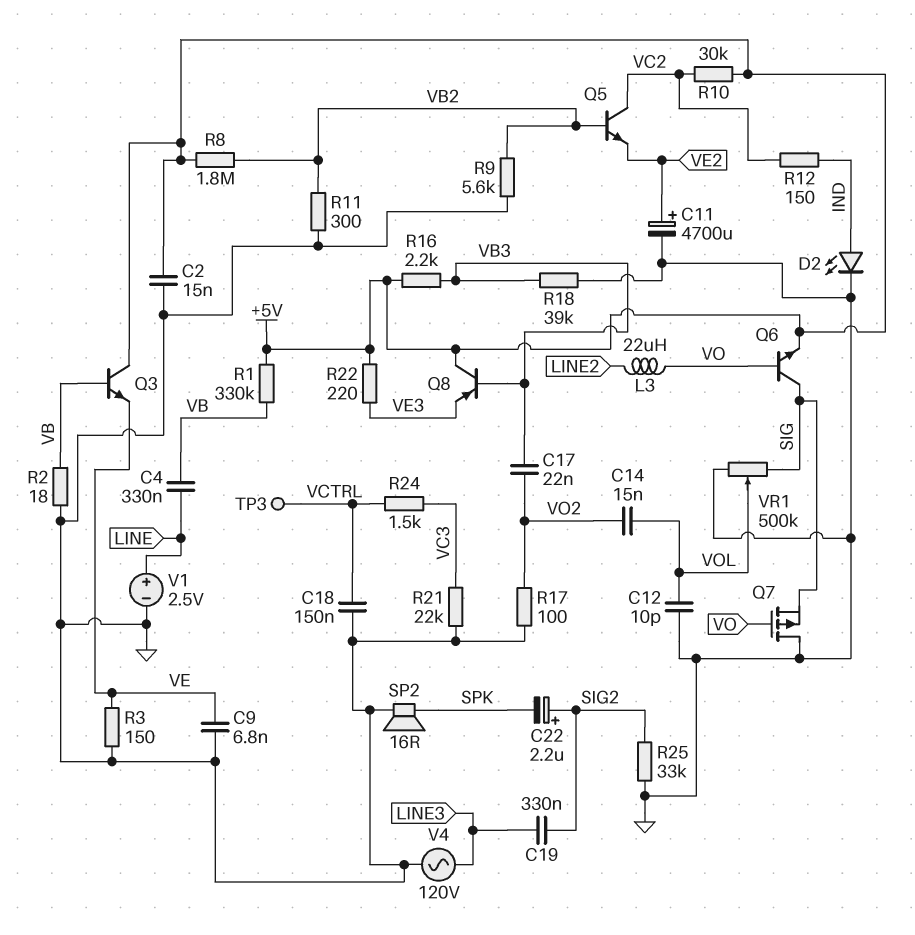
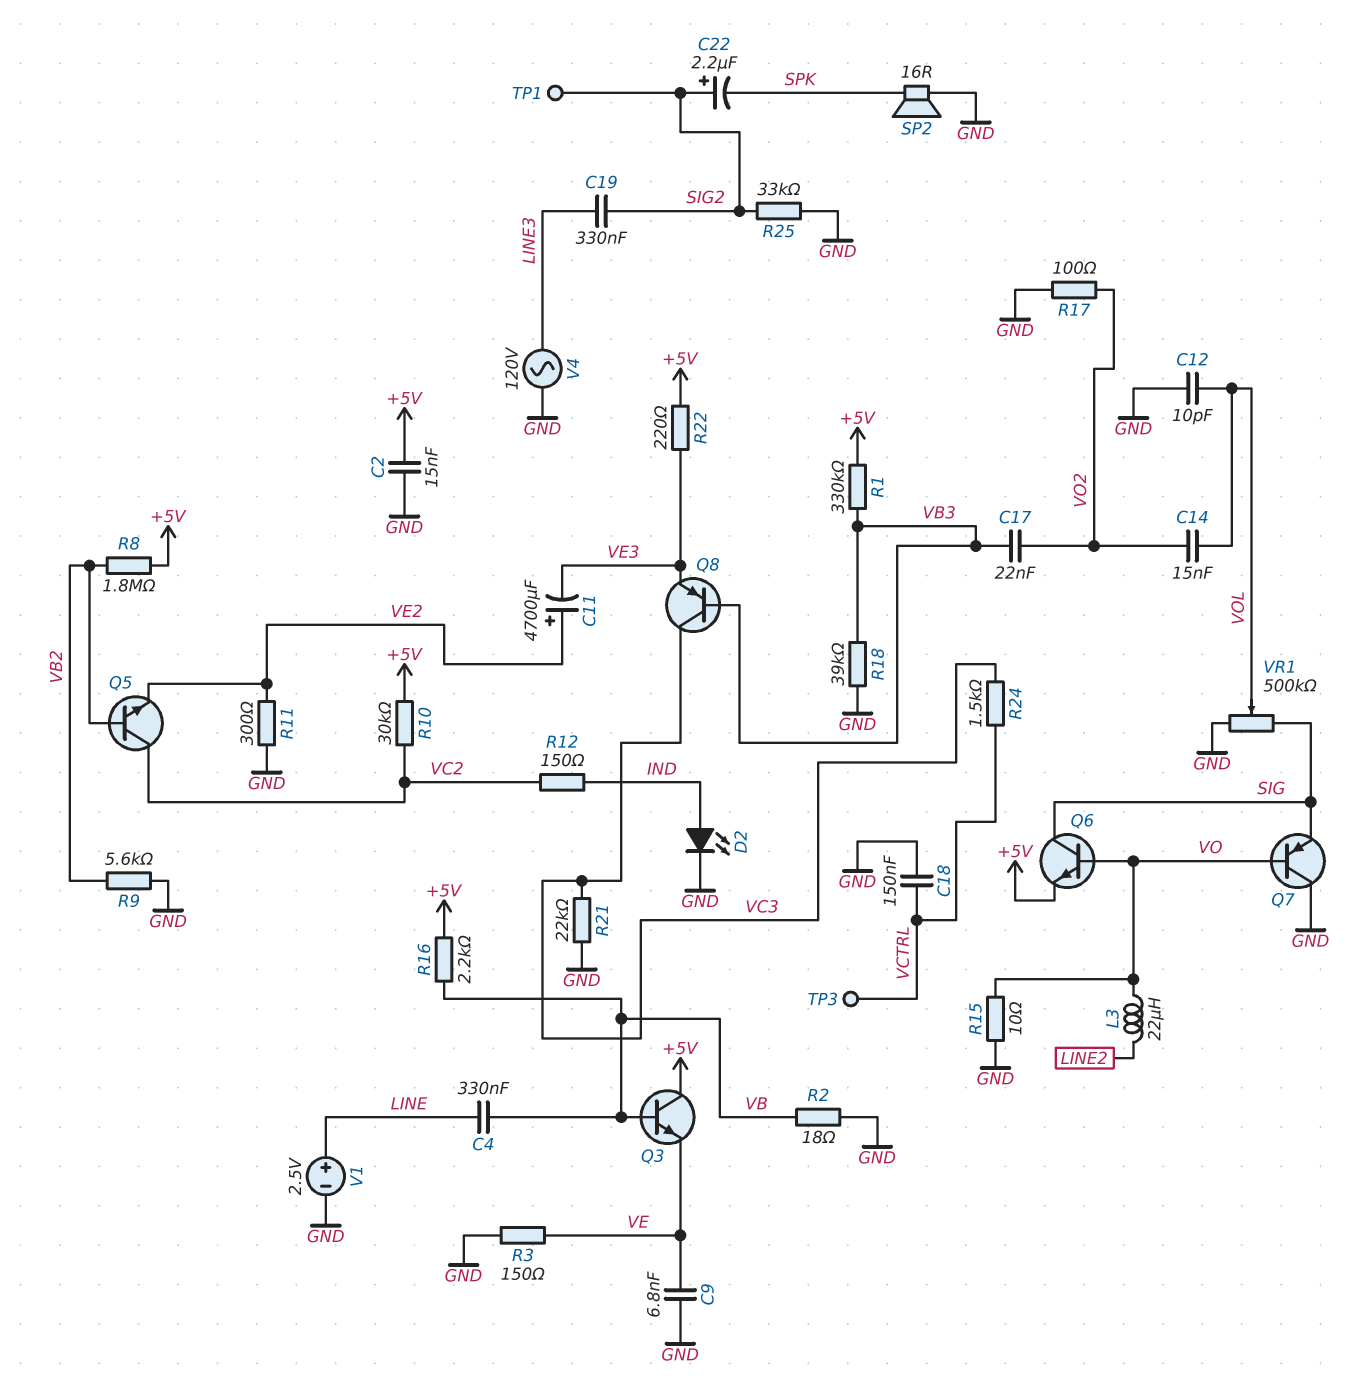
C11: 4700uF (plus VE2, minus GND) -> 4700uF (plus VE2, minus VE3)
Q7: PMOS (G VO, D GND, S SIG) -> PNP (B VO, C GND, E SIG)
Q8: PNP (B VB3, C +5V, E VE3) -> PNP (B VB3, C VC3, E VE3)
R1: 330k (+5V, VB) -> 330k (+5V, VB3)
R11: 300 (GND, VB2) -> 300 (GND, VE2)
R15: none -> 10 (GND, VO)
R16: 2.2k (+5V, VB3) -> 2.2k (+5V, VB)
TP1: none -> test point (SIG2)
══════
Copy the listing over exactly, skipping the pictures it holds.

■ ANSWER FOR THIS EXERCISE ■
C11: 4700uF (plus VE2, minus GND) -> 4700uF (plus VE2, minus VE3)
Q7: PMOS (G VO, D GND, S SIG) -> PNP (B VO, C GND, E SIG)
Q8: PNP (B VB3, C +5V, E VE3) -> PNP (B VB3, C VC3, E VE3)
R1: 330k (+5V, VB) -> 330k (+5V, VB3)
R11: 300 (GND, VB2) -> 300 (GND, VE2)
R15: none -> 10 (GND, VO)
R16: 2.2k (+5V, VB3) -> 2.2k (+5V, VB)
TP1: none -> test point (SIG2)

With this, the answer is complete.